Goal of the exercise: Whenever a line below includes the string "schottky", show it.

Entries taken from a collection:
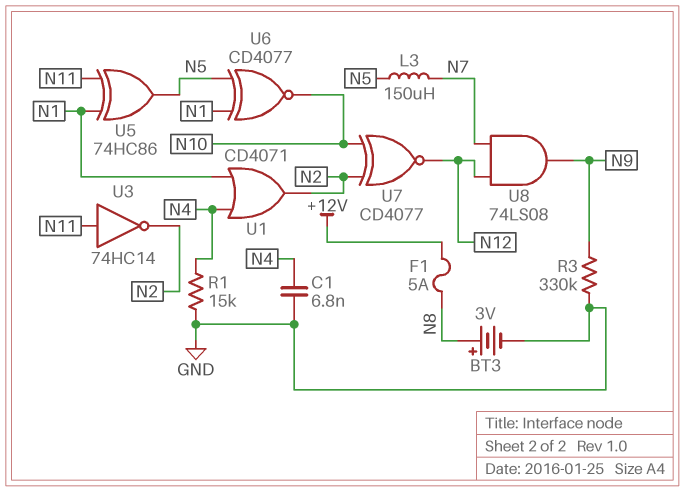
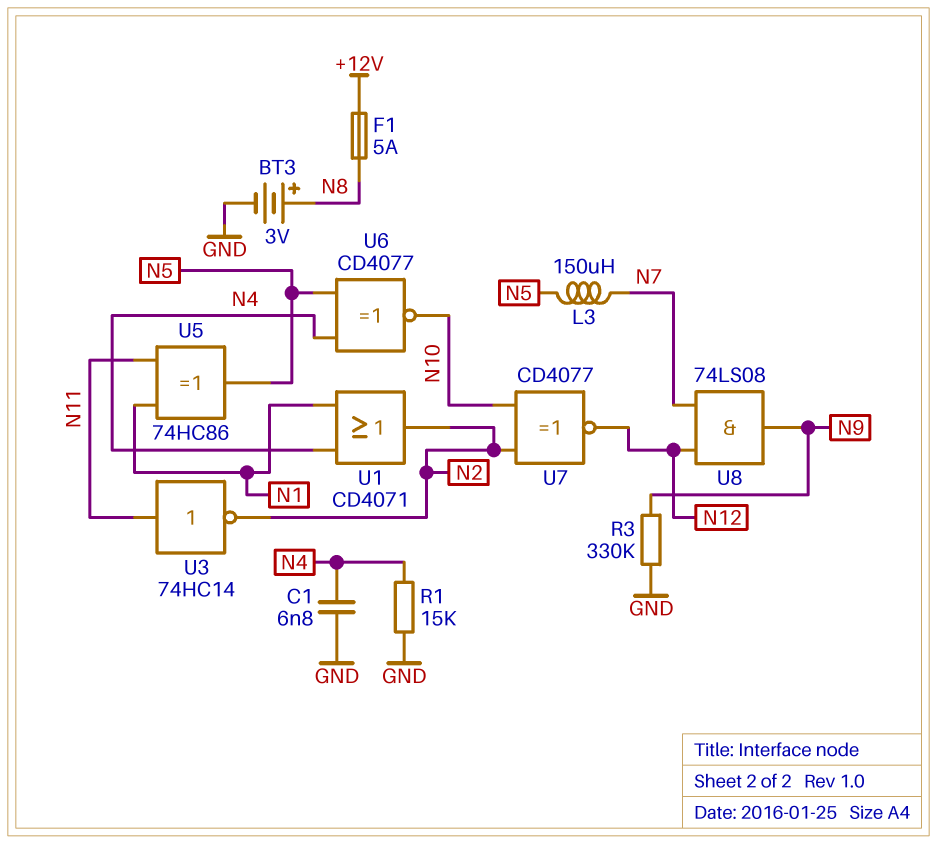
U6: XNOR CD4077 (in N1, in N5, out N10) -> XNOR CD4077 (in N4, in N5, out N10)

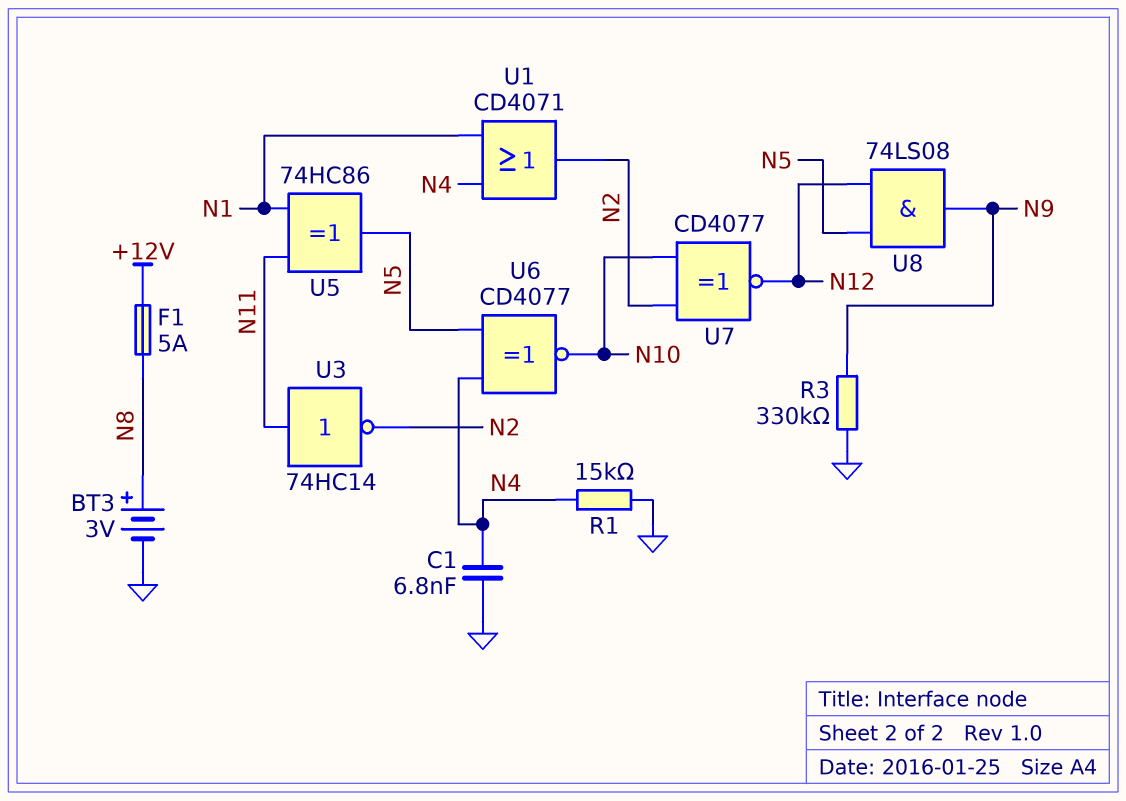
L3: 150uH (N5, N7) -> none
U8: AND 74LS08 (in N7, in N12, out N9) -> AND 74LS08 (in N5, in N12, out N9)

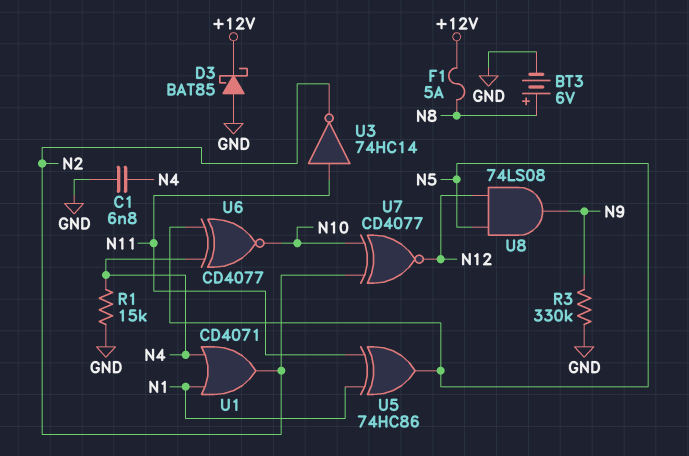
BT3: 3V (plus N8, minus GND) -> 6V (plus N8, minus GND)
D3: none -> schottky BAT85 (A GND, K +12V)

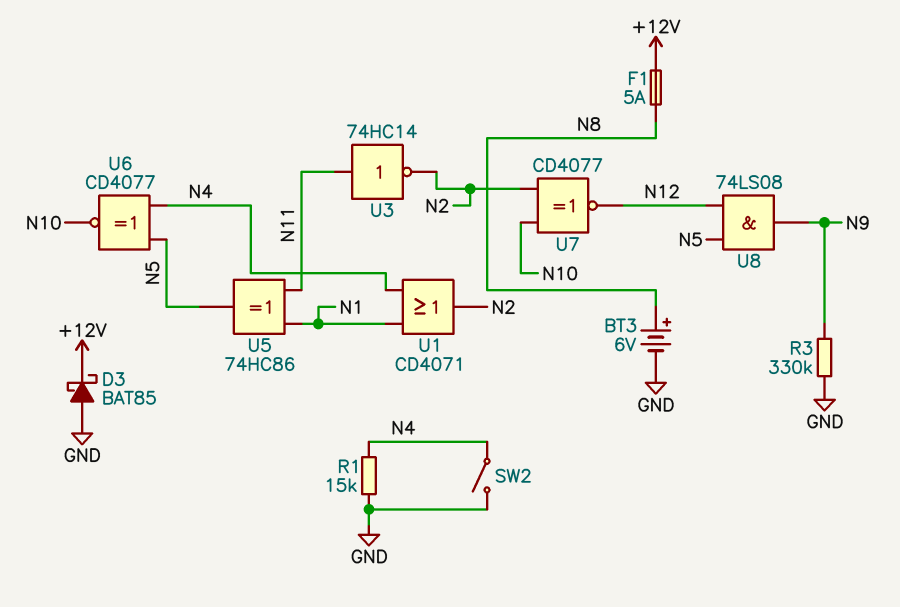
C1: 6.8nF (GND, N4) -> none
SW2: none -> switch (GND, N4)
==
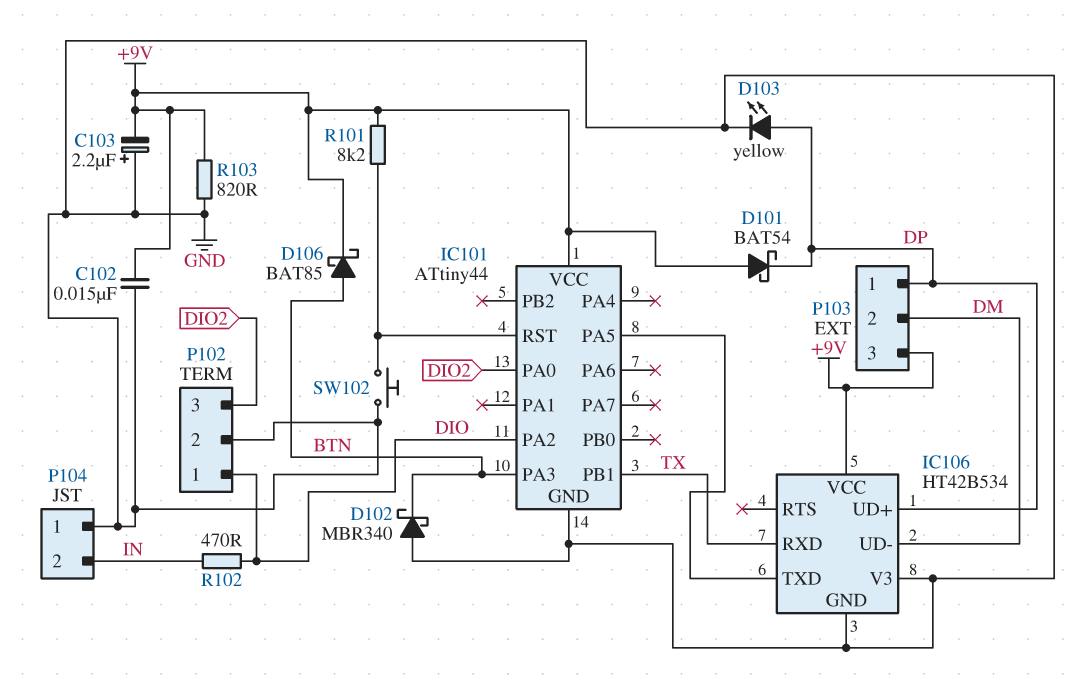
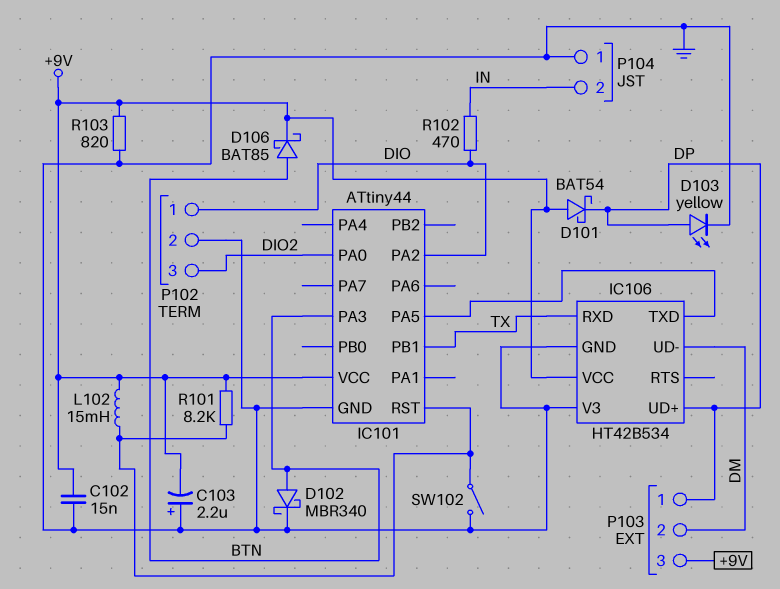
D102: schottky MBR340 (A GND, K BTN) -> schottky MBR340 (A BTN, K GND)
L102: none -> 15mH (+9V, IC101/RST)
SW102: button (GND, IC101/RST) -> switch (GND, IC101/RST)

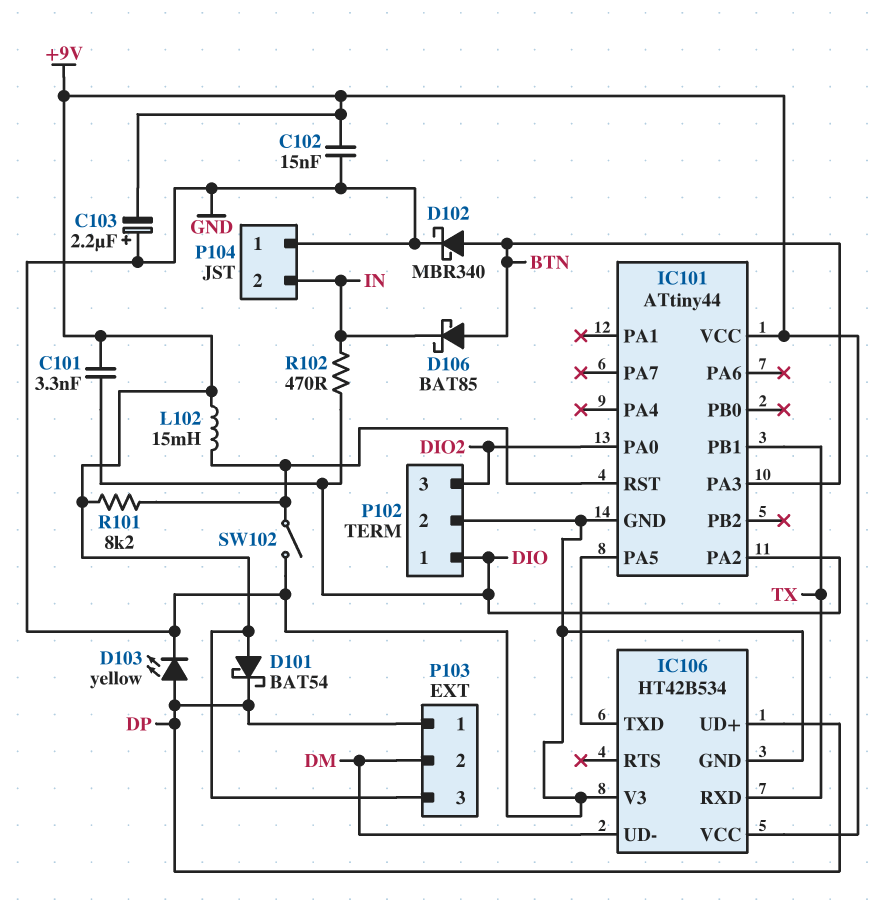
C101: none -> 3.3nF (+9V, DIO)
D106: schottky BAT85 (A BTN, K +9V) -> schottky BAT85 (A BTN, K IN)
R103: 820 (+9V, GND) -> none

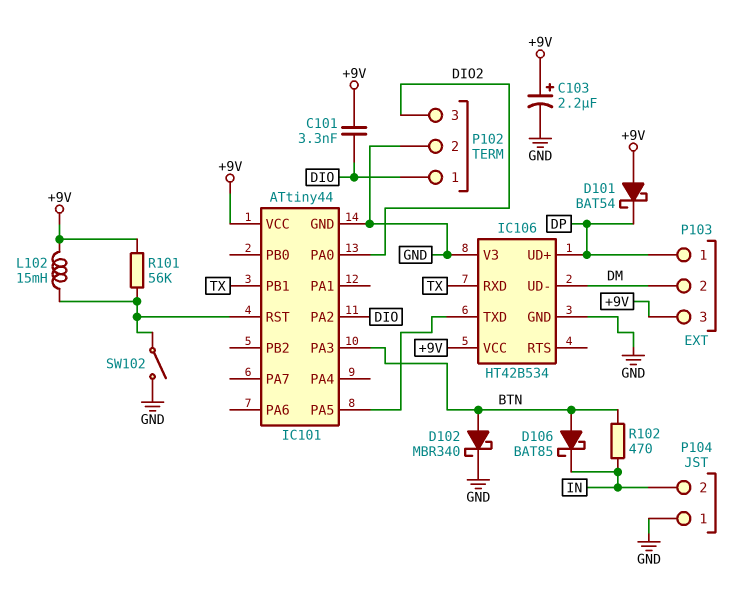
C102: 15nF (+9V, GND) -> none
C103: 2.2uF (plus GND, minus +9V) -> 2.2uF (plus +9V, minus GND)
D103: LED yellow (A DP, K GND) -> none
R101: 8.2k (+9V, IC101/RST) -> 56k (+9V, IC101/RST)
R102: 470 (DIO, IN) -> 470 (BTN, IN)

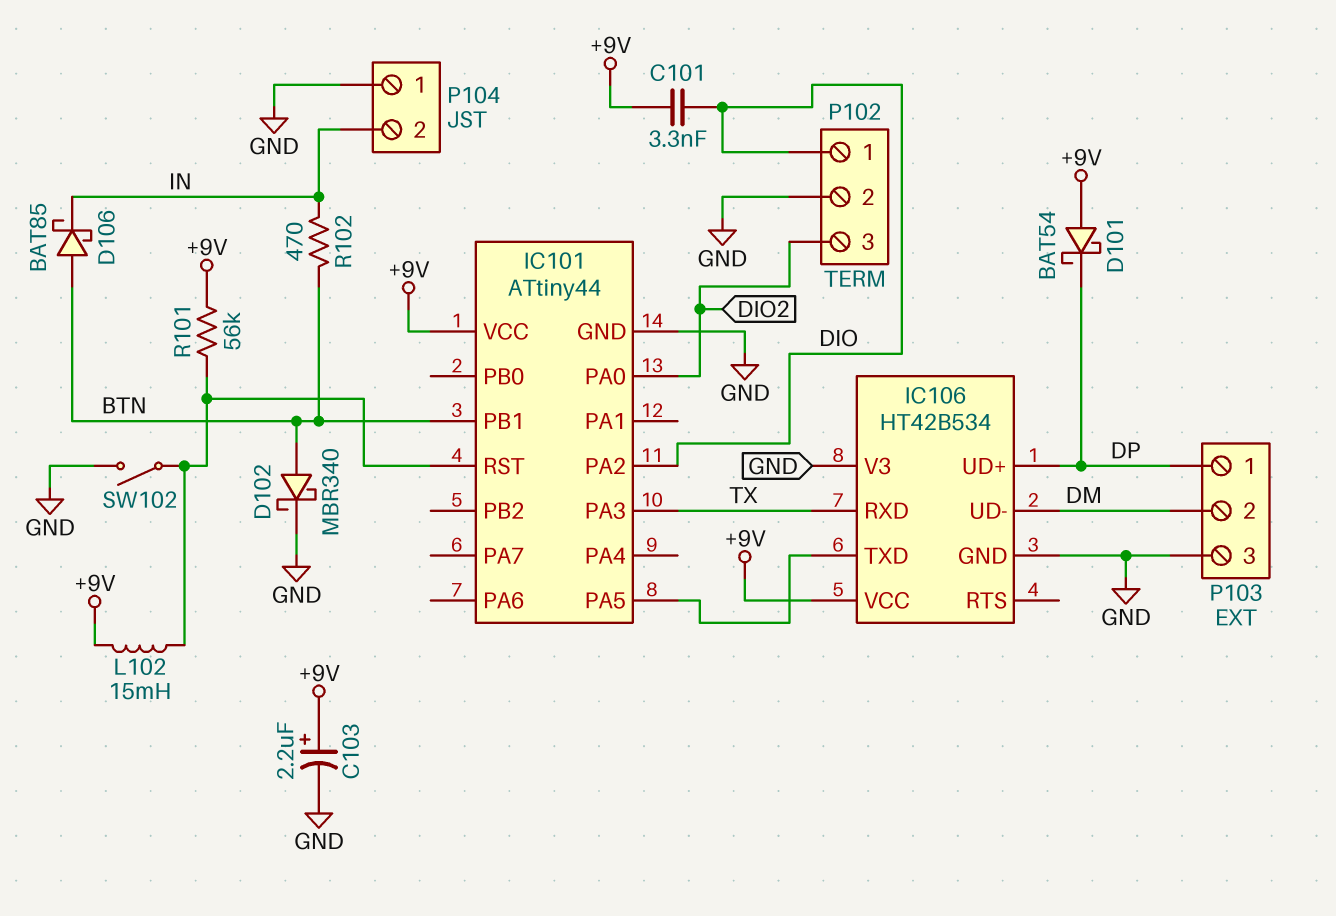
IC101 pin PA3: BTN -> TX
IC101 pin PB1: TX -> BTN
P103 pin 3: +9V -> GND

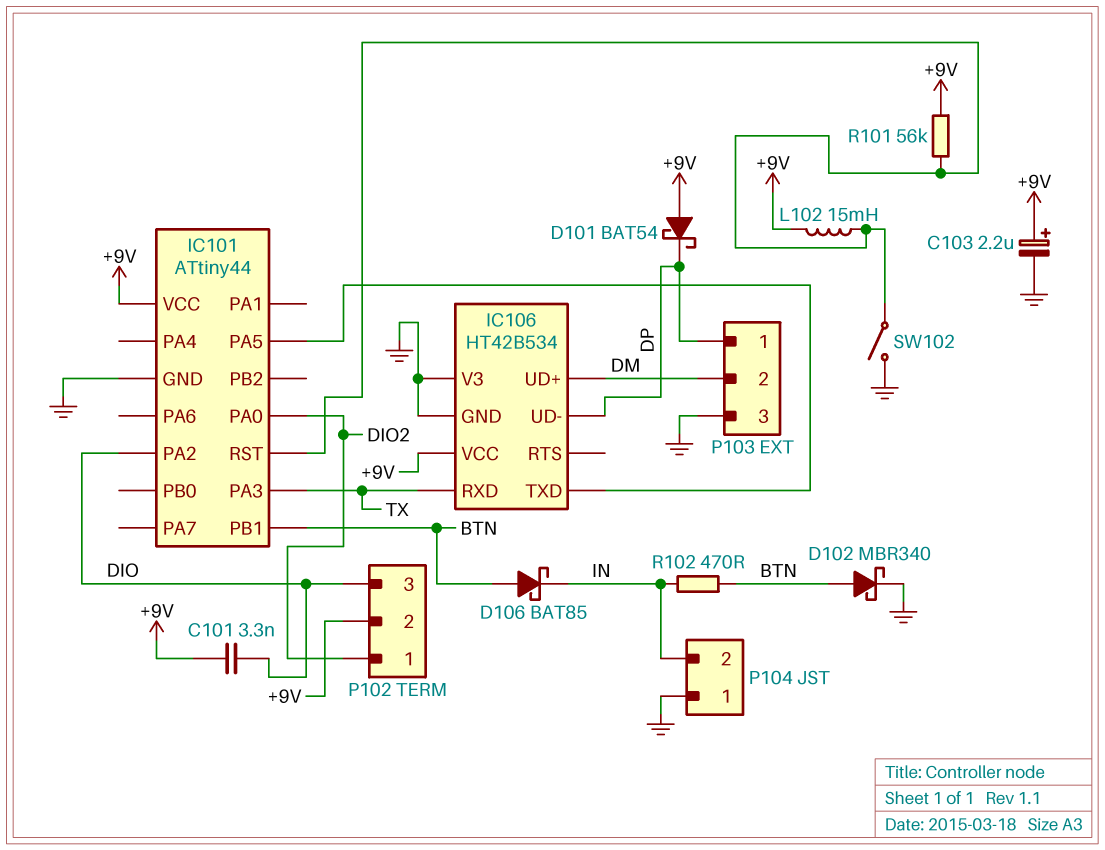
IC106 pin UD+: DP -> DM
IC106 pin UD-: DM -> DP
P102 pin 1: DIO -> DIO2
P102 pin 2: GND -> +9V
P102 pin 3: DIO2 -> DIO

Reply:
D3: none -> schottky BAT85 (A GND, K +12V)
D102: schottky MBR340 (A GND, K BTN) -> schottky MBR340 (A BTN, K GND)
D106: schottky BAT85 (A BTN, K +9V) -> schottky BAT85 (A BTN, K IN)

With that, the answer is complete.